● TASK PROMPT
Every line below from the one with "pink rectangle: (242, 64) -> (122, 16), moved" through the one with "green hexagon: (166, 169)" is to be repeated exactly, with no picture among them.

● SUPPLIED DATA
== == ==

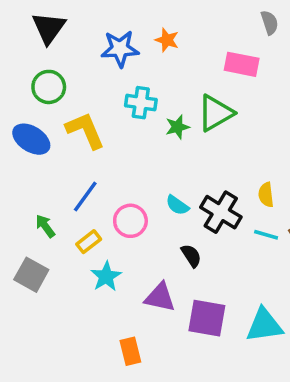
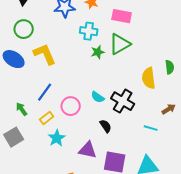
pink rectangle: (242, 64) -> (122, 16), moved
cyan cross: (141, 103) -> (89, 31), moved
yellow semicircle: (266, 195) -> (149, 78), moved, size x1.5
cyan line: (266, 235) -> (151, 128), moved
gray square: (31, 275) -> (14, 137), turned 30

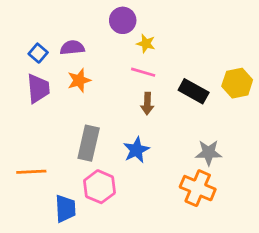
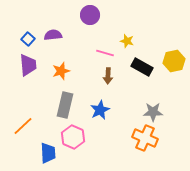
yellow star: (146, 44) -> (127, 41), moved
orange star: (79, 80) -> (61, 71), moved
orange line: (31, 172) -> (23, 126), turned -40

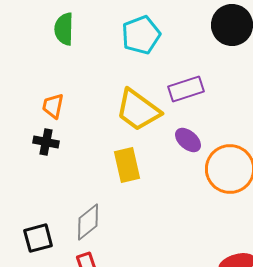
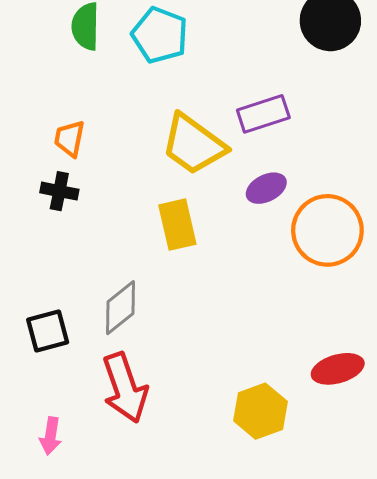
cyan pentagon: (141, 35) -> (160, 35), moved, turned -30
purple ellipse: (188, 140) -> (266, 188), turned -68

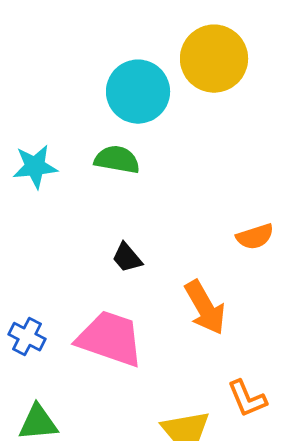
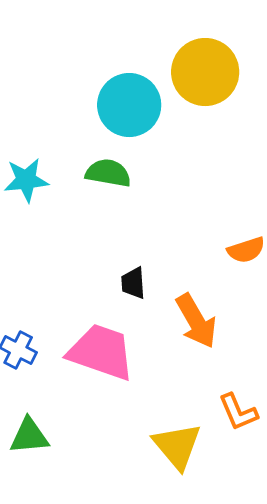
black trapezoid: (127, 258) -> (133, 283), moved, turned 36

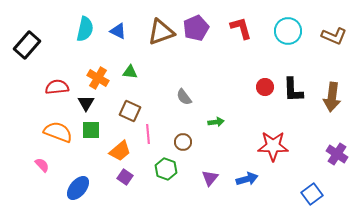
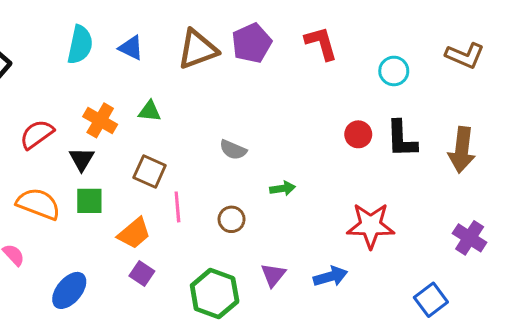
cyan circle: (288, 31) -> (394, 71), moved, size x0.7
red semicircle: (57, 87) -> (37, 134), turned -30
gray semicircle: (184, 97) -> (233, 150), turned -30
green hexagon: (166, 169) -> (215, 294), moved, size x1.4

== == ==

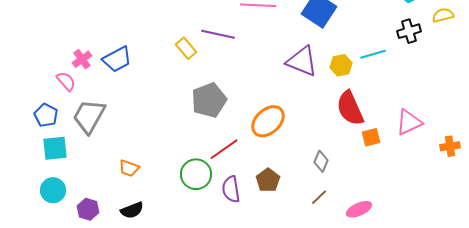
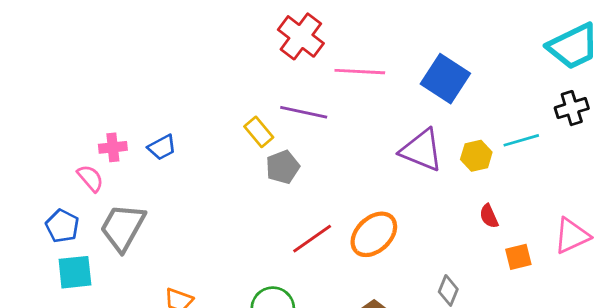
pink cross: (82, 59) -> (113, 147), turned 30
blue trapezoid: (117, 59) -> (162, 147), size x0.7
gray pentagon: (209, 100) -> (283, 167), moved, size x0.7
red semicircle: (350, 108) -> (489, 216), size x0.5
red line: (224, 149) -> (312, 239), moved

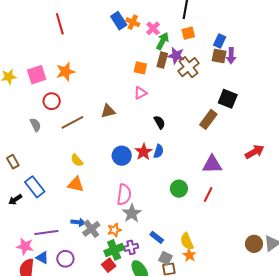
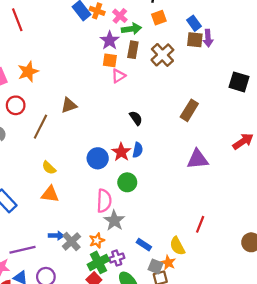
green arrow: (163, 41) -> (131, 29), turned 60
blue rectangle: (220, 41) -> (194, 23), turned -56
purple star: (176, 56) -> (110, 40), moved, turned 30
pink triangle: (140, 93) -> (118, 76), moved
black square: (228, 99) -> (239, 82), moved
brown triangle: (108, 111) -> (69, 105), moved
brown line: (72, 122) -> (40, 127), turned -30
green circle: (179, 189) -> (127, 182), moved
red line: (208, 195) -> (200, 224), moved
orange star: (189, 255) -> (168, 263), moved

== == ==

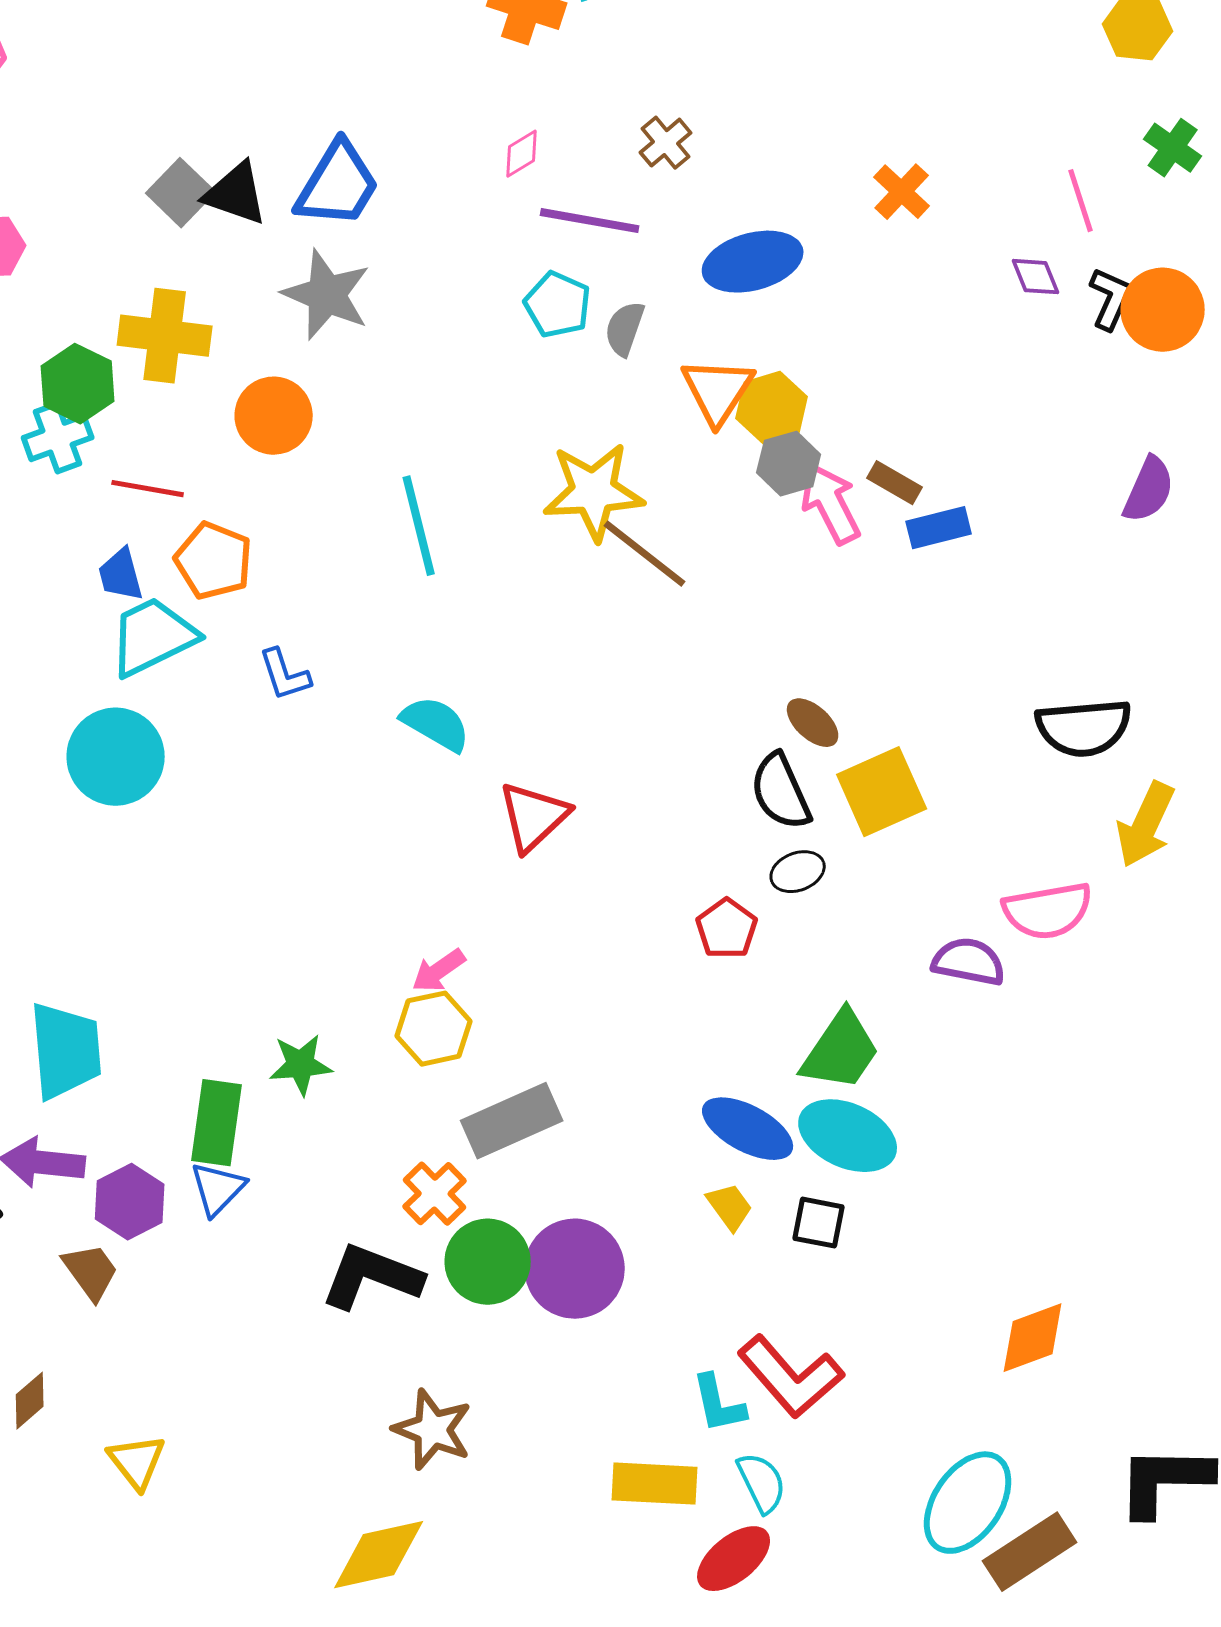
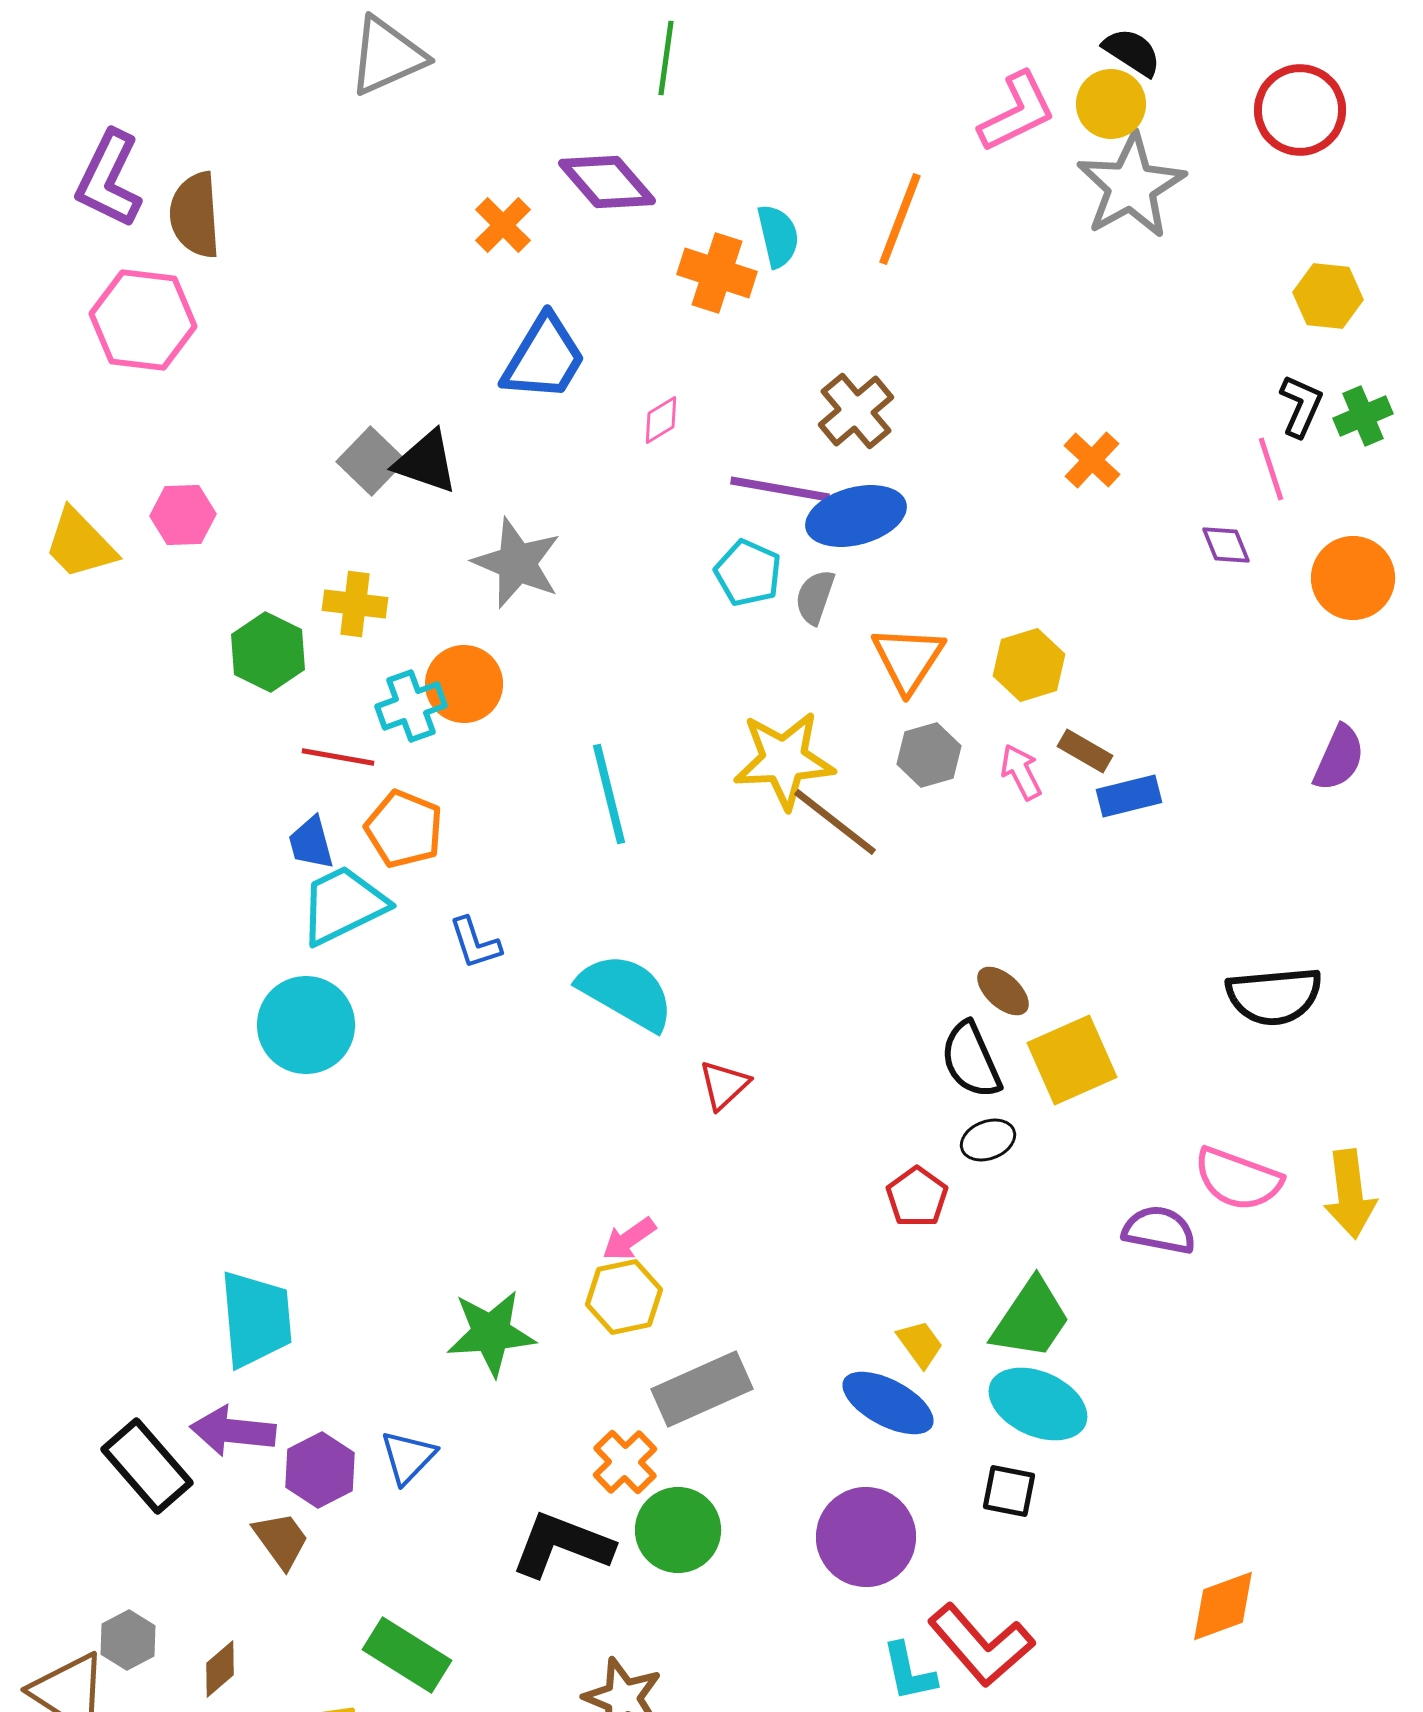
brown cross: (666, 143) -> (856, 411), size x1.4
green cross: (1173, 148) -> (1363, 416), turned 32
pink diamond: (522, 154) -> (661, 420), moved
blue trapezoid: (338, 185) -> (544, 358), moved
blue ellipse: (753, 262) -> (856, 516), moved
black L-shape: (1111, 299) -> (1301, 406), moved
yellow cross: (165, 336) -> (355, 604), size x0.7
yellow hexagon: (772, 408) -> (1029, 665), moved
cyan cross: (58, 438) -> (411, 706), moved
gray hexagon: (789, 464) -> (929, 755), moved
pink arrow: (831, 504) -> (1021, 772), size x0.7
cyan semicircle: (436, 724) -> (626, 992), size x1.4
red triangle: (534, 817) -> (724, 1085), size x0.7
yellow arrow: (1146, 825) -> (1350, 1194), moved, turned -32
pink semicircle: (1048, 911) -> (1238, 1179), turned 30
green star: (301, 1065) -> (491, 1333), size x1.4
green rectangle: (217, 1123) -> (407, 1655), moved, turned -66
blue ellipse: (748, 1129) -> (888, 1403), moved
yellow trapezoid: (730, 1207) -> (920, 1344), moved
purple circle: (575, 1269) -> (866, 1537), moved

== == ==

● WRITTEN RESPONSE
pink rectangle: (242, 64) -> (122, 16), moved
cyan cross: (141, 103) -> (89, 31), moved
yellow semicircle: (266, 195) -> (149, 78), moved, size x1.5
cyan line: (266, 235) -> (151, 128), moved
gray square: (31, 275) -> (14, 137), turned 30

yellow star: (146, 44) -> (127, 41), moved
orange star: (79, 80) -> (61, 71), moved
orange line: (31, 172) -> (23, 126), turned -40

cyan pentagon: (141, 35) -> (160, 35), moved, turned -30
purple ellipse: (188, 140) -> (266, 188), turned -68

black trapezoid: (127, 258) -> (133, 283), moved, turned 36

cyan circle: (288, 31) -> (394, 71), moved, size x0.7
red semicircle: (57, 87) -> (37, 134), turned -30
gray semicircle: (184, 97) -> (233, 150), turned -30
green hexagon: (166, 169) -> (215, 294), moved, size x1.4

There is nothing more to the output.